TASK DESCRIPTION =
Transcribe the line that contains "GAS pin AO: D34 -> D14" and every line after it to the end of the records, exactly and nothing else. Skip the pictures.

Difference listings
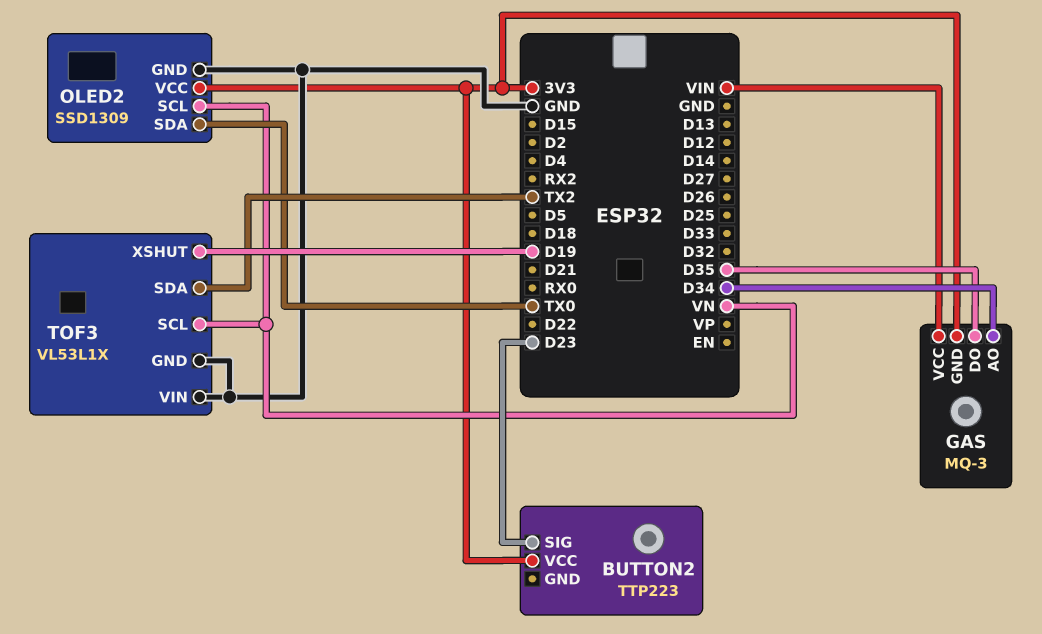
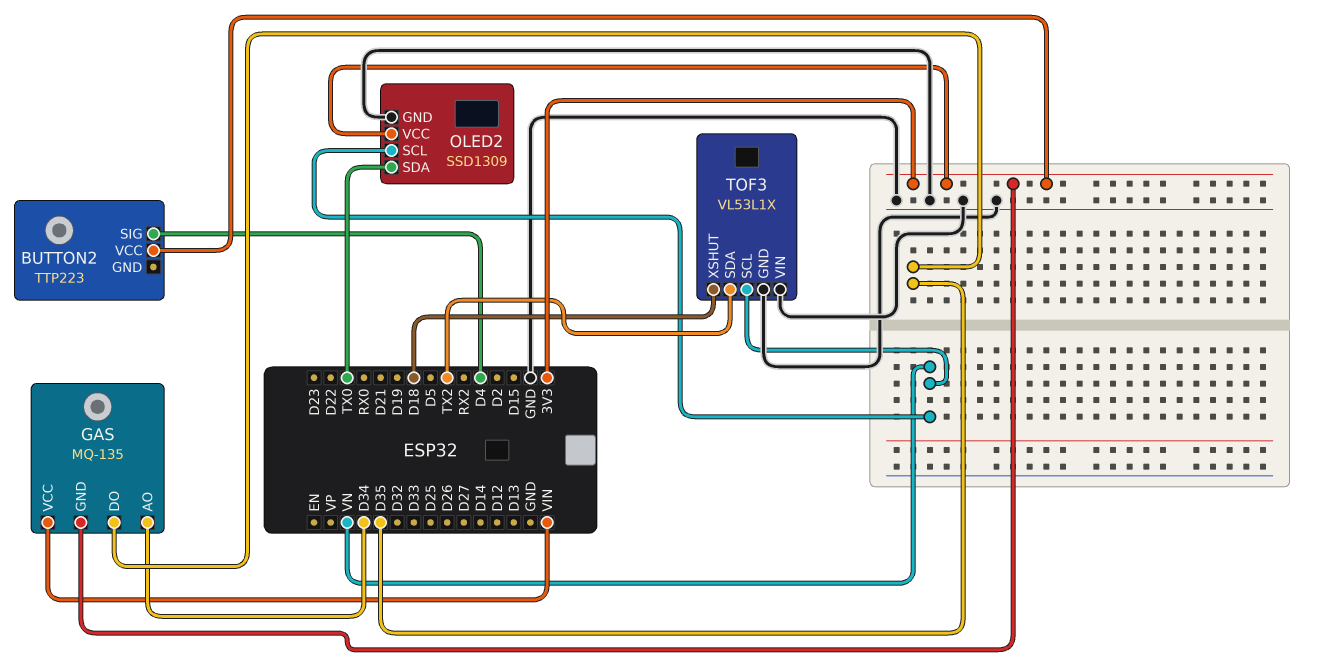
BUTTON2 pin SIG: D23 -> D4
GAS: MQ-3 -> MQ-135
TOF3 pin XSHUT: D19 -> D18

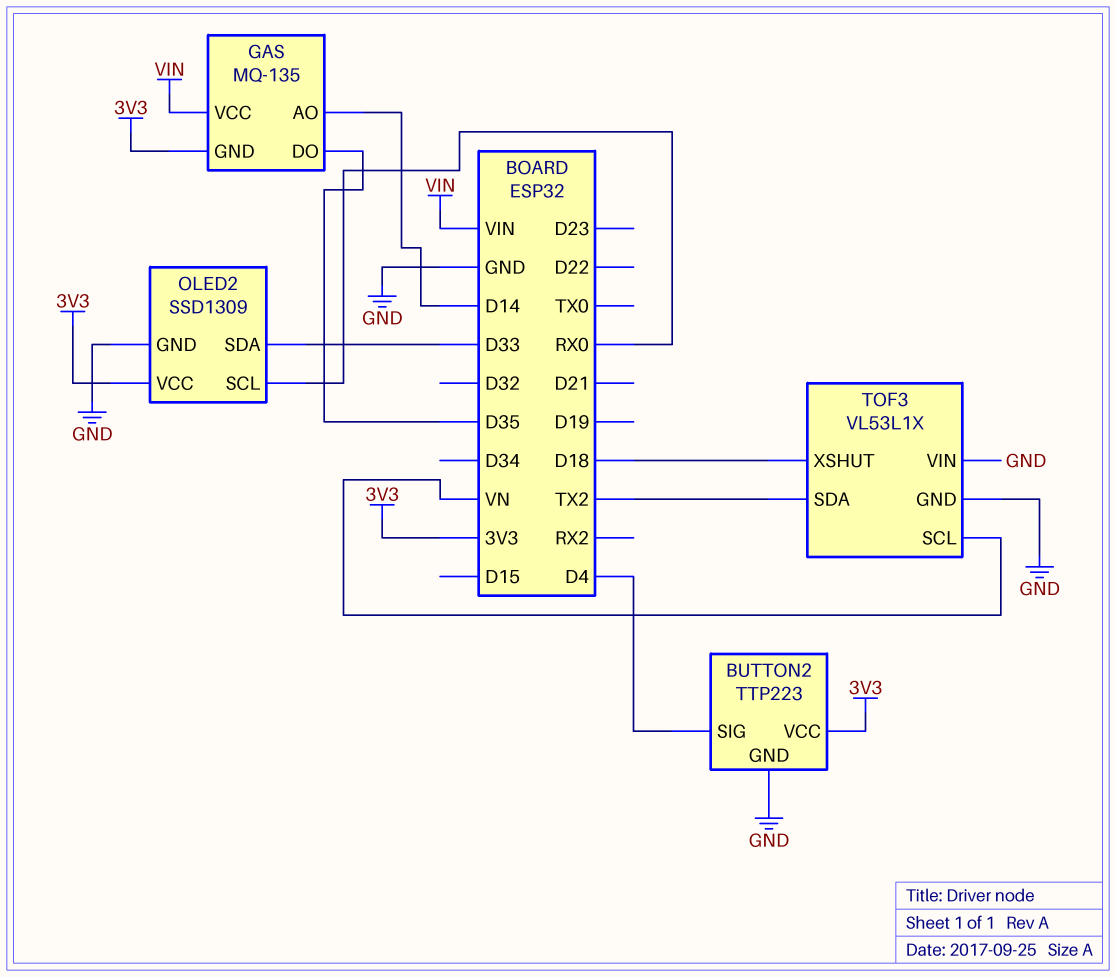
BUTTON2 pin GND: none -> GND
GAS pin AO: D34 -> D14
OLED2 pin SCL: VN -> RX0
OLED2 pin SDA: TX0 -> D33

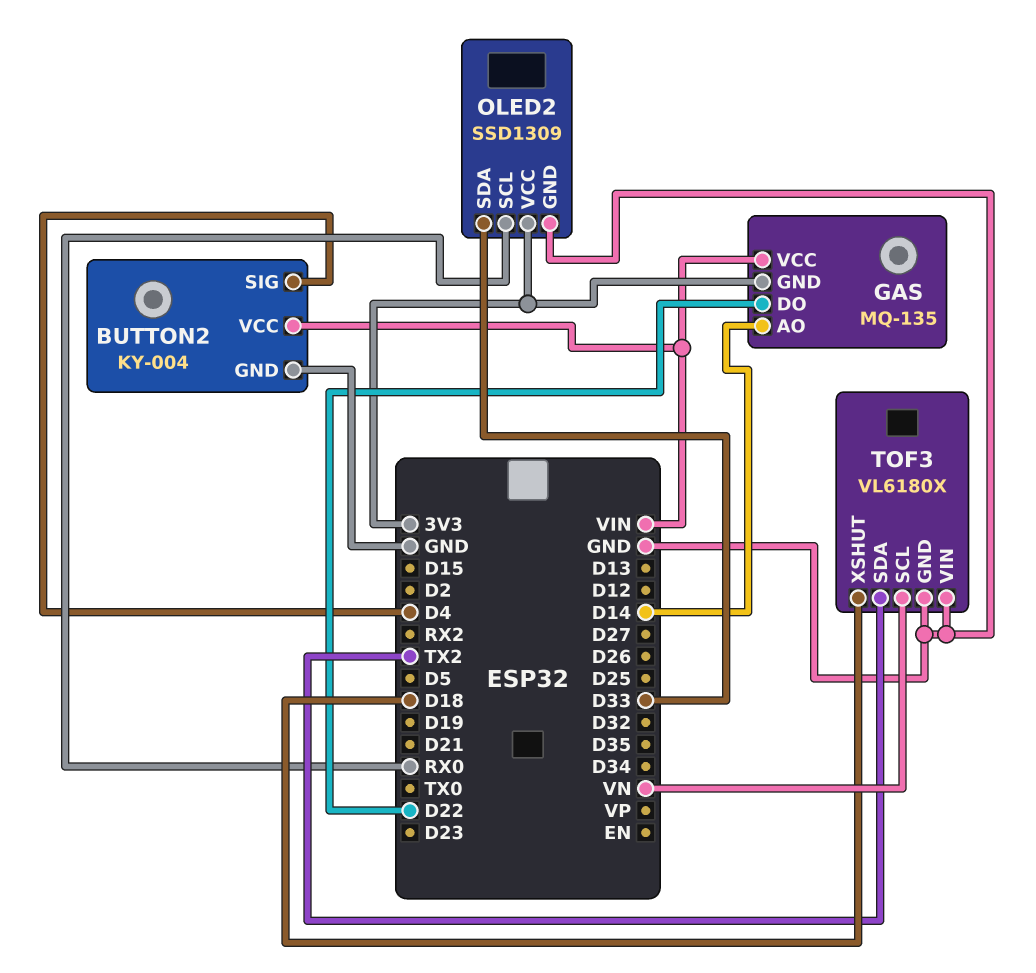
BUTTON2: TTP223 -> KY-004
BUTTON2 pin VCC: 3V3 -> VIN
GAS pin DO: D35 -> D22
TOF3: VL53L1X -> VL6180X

ANSWER FOR THE TASK =
GAS pin AO: D34 -> D14
OLED2 pin SCL: VN -> RX0
OLED2 pin SDA: TX0 -> D33

BUTTON2: TTP223 -> KY-004
BUTTON2 pin VCC: 3V3 -> VIN
GAS pin DO: D35 -> D22
TOF3: VL53L1X -> VL6180X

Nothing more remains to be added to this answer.